■ **Exercise materials**:
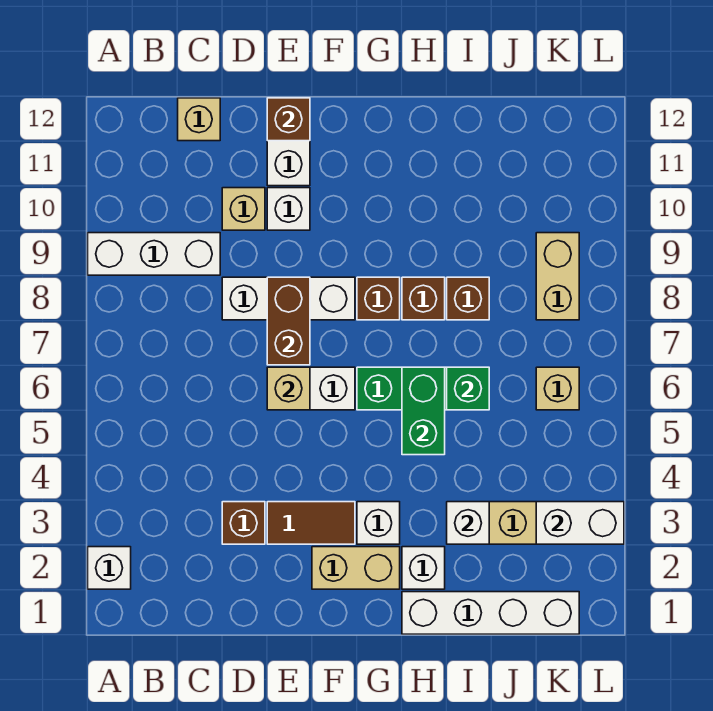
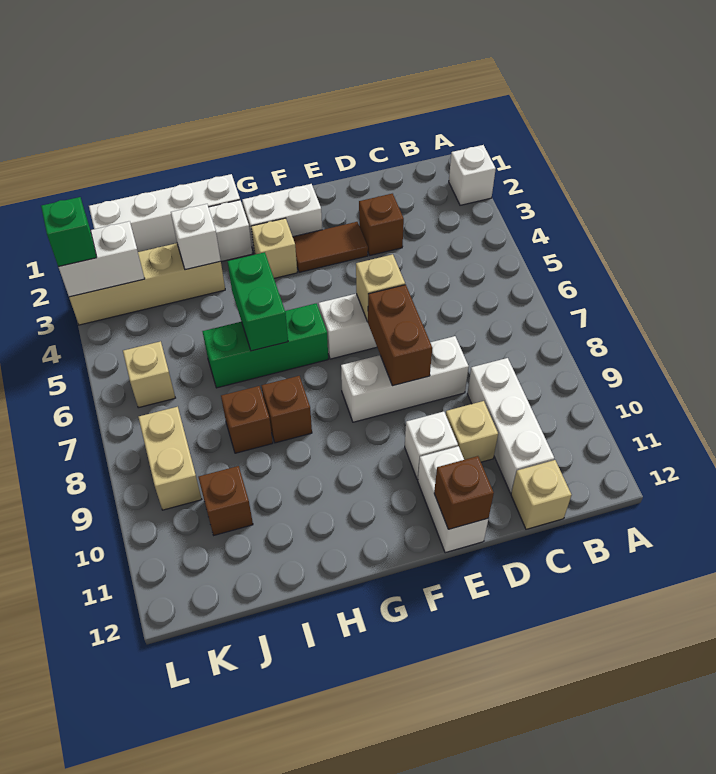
white 1x3 brick [88,233,220,275] -> white 1x3 brick turned to [467,358,554,493]
tan 1x2 brick [312,547,400,589] -> white 1x2 brick [242,184,322,252]
white 1x1 brick [357,502,400,544] -> tan 1x1 brick [251,218,297,278]
brown 1x1 brick [357,277,400,320] -> brown 1x1 brick moved to [198,466,253,535]
green 1x1 brick [447,367,489,410] -> green 1x1 brick moved to [41,197,97,267]

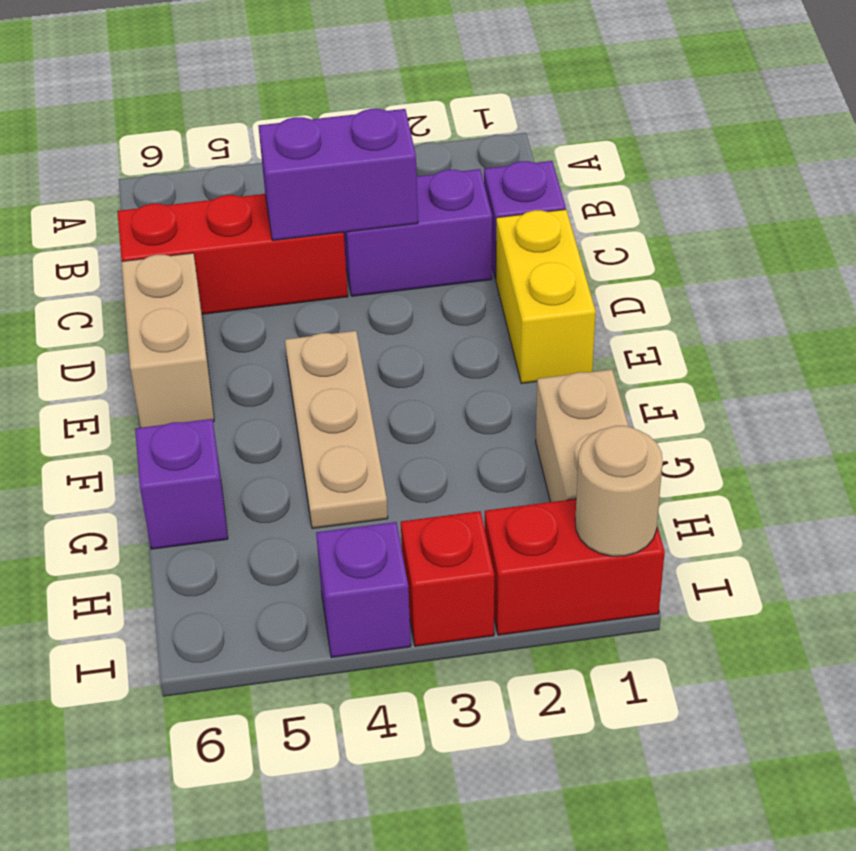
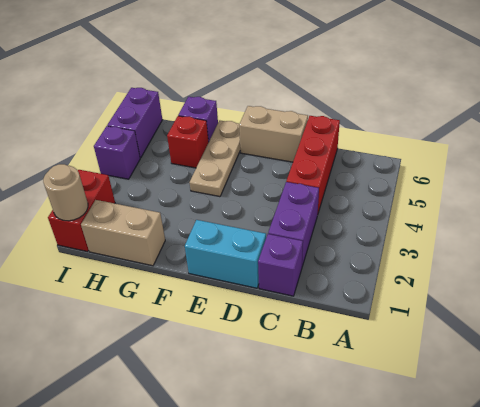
purple 1x2 brick [259,109,418,240] -> purple 1x2 brick moved to [107,88,163,158]
yellow 1x2 brick [496,209,596,384] -> cyan 1x2 brick [185,220,266,288]
tan 1x3 plate [285,331,388,528] -> tan 1x3 plate turned to [189,120,240,197]
red 1x1 brick [401,511,494,646] -> red 1x1 brick moved to [167,116,209,168]

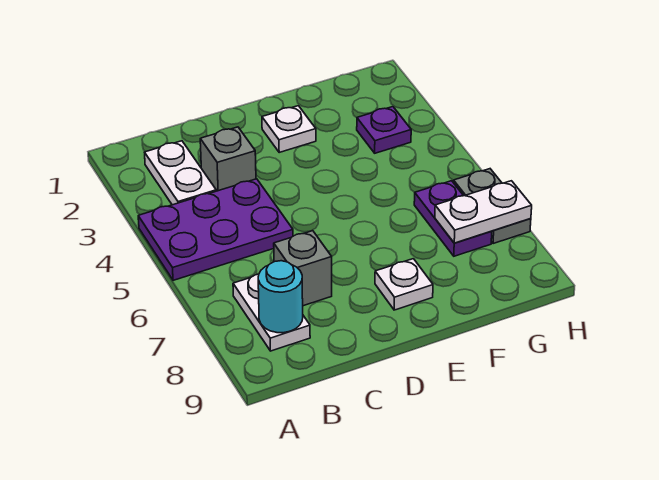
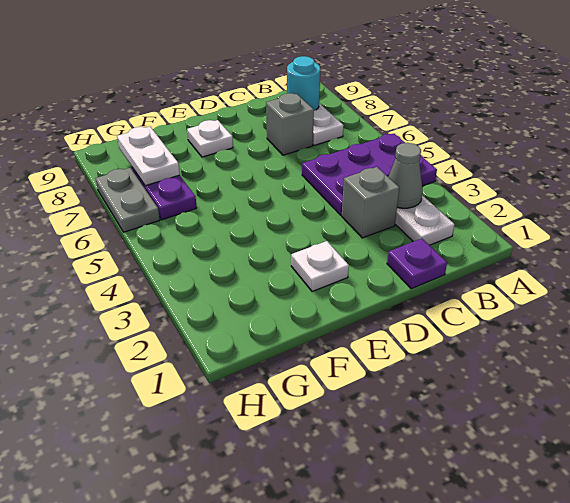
none -> grey 1x1 cone [389,143,423,208]
purple 1x1 plate [357,107,411,153] -> purple 1x1 plate moved to [387,239,447,289]
white 1x2 plate [435,181,532,243] -> white 1x2 plate turned to [117,127,180,186]

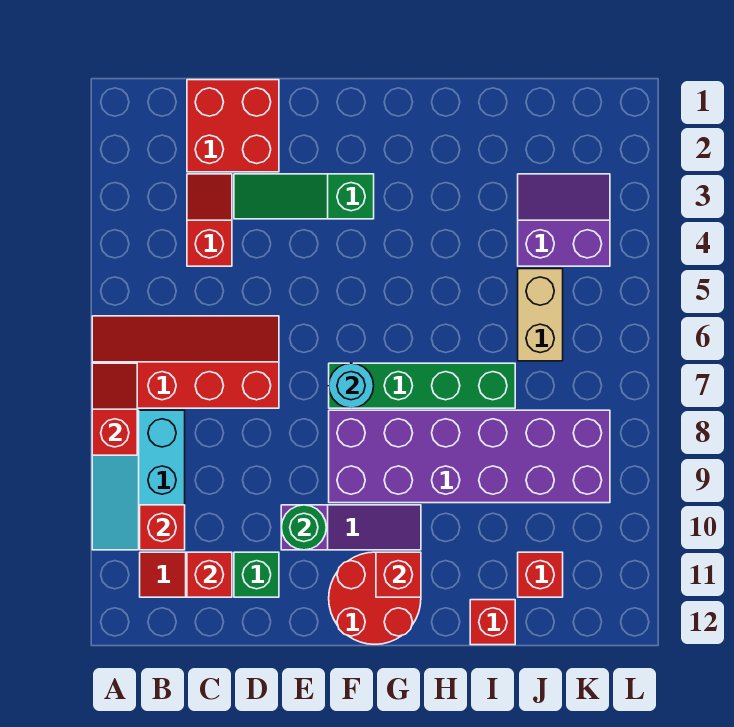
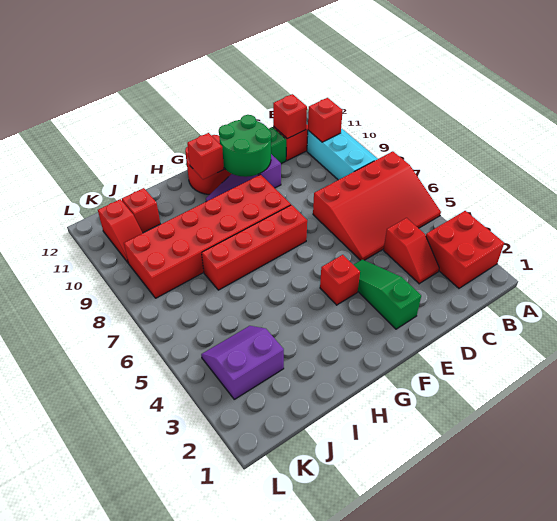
red 2x4 slope [92,316,279,408] -> red 3x4 slope [313,151,441,260]
red 1x2 slope [92,363,137,455] -> red 1x2 slope moved to [98,199,143,263]
red 2x2 brick [187,80,279,172] -> red 2x2 brick moved to [426,211,504,288]
green 1x3 slope [234,174,374,219] -> green 1x3 slope turned to [354,260,421,329]
green 1x1 round brick [281,505,326,550] -> green 2x2 round brick [219,115,271,177]
green 1x4 brick [329,363,515,408] -> red 1x4 brick [202,205,307,290]
cyan 1x1 round brick [329,363,374,408] -> none
purple 2x6 brick [329,410,610,503] -> red 2x6 brick [124,175,291,298]
red 1x1 brick [470,600,515,645] -> red 1x1 brick moved to [320,255,360,305]
purple 2x2 slope [518,174,610,266] -> purple 2x2 slope turned to [201,326,284,399]
tan 1x2 brick [518,269,563,361] -> none

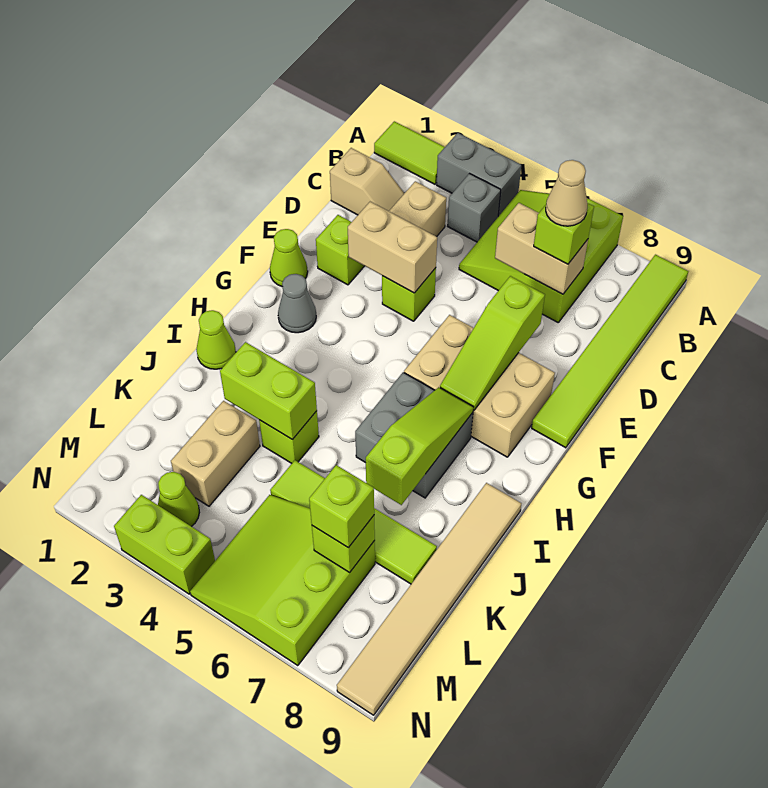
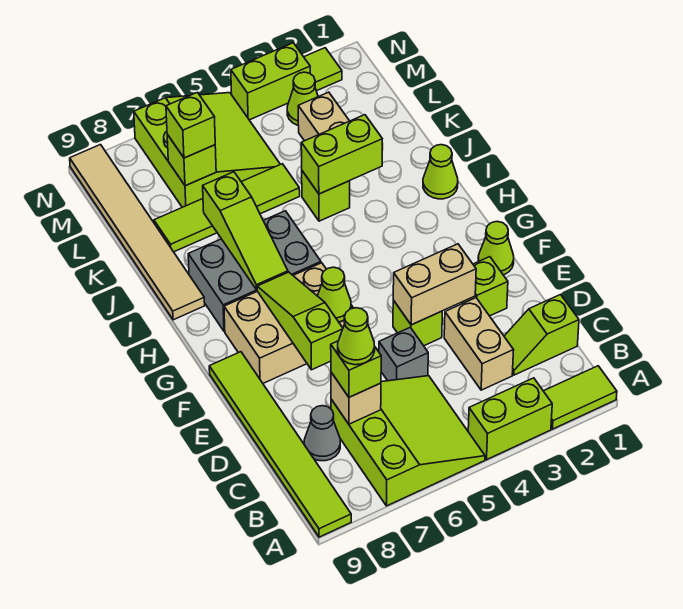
grey 1x2 brick [437,133,521,216] -> lime 1x2 brick [468,378,552,460]
grey 1x1 brick [448,174,501,242] -> grey 1x1 brick moved to [379,327,428,381]
tan 1x2 slope [330,148,404,215] -> lime 1x2 slope [504,295,579,375]
tan 1x2 brick [495,203,588,294] -> tan 1x1 brick [331,372,381,424]
tan 1x1 cone [546,160,588,226] -> lime 1x1 cone [338,308,375,365]
none -> lime 1x1 cone [318,267,351,322]
grey 1x1 cone [278,274,316,333] -> grey 1x1 cone moved to [304,406,340,461]
grey 2x2 brick [355,372,473,498] -> grey 2x3 brick [188,211,321,331]
none -> lime 1x1 tile [304,48,342,91]

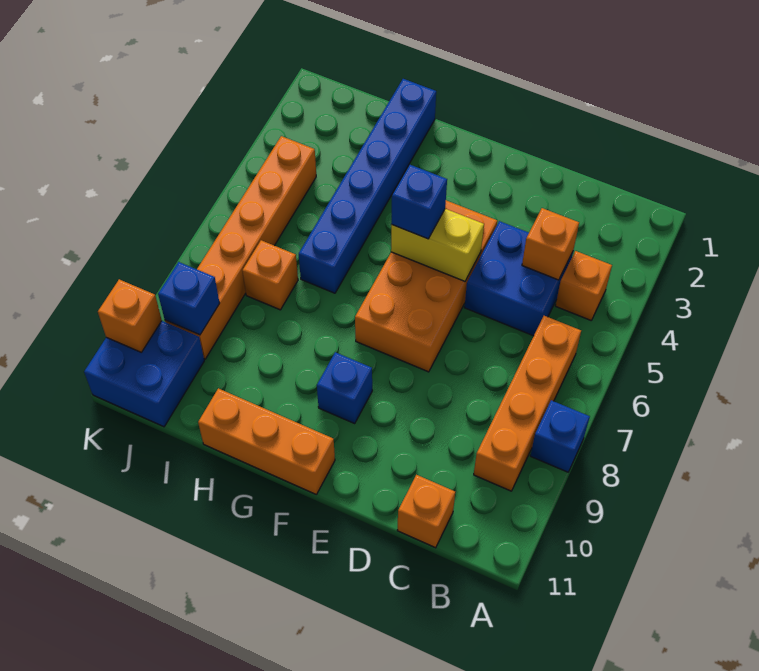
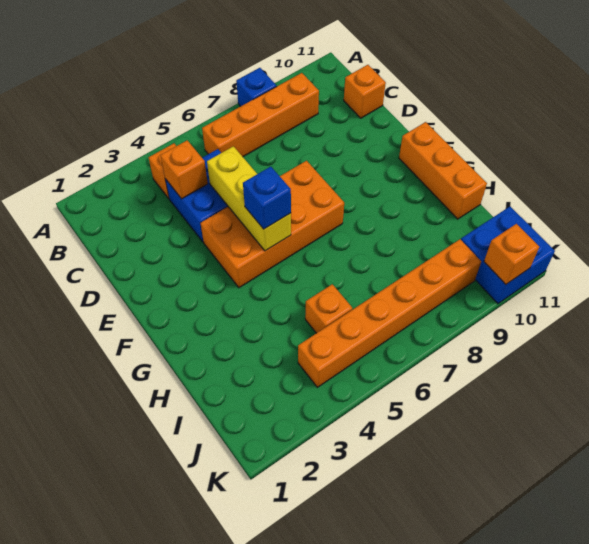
yellow 1x2 brick [391,209,484,281] -> yellow 1x3 brick [207,146,291,251]
blue 1x1 brick [317,352,372,423] -> none
blue 1x6 brick [299,79,436,293] -> none
orange 1x1 brick [242,240,298,310] -> orange 1x1 brick moved to [305,284,352,333]
blue 1x1 brick [158,262,220,335] -> none

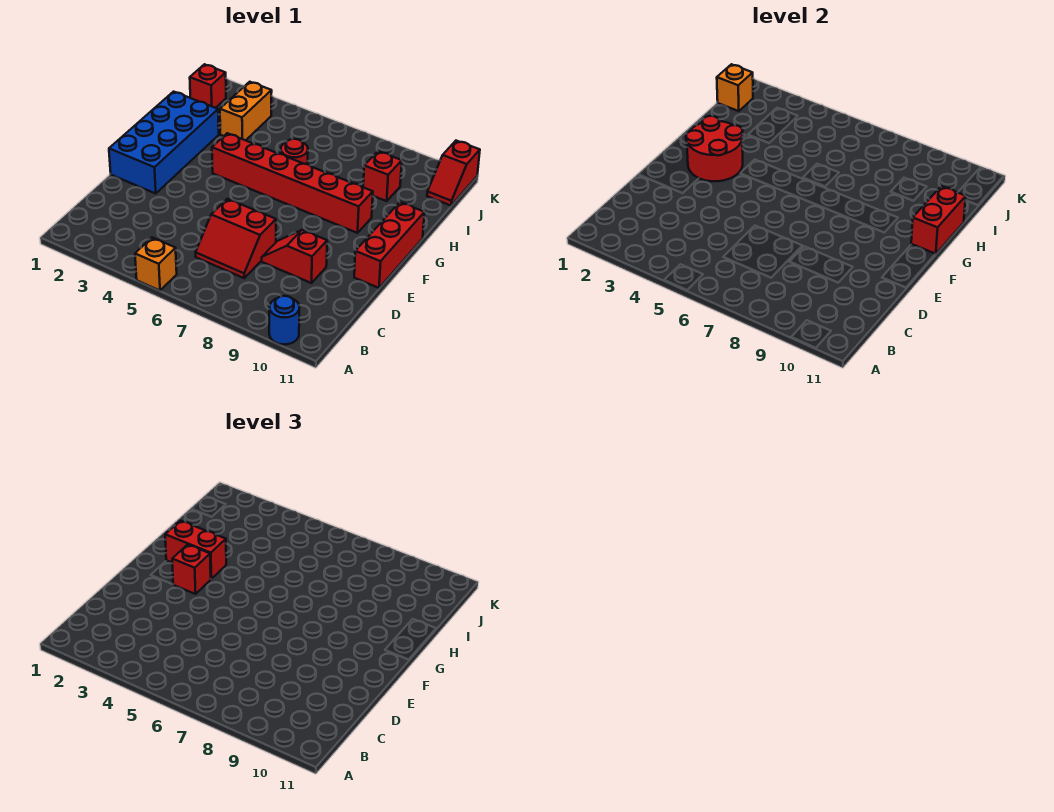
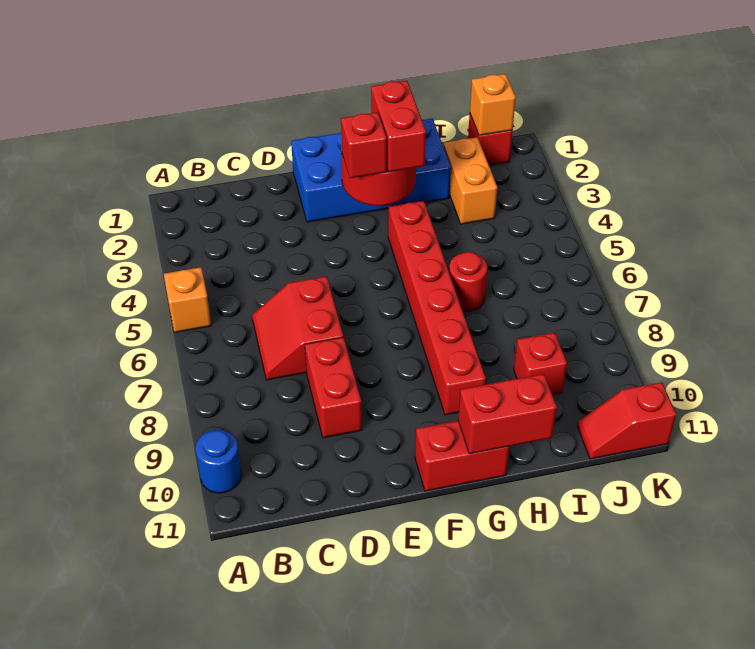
red 1x2 slope [262,230,327,283] -> red 1x2 brick [305,337,362,438]
red 1x3 brick [354,202,424,288] -> red 1x2 brick [415,421,510,491]
orange 1x2 brick [220,82,272,140] -> orange 1x2 brick turned to [443,137,497,224]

■ **Problem**: Look through the data and show every line containing "cyan".

■ **Task response**:
yellow 1x2 brick [496,209,596,384] -> cyan 1x2 brick [185,220,266,288]
cyan 1x1 round brick [329,363,374,408] -> none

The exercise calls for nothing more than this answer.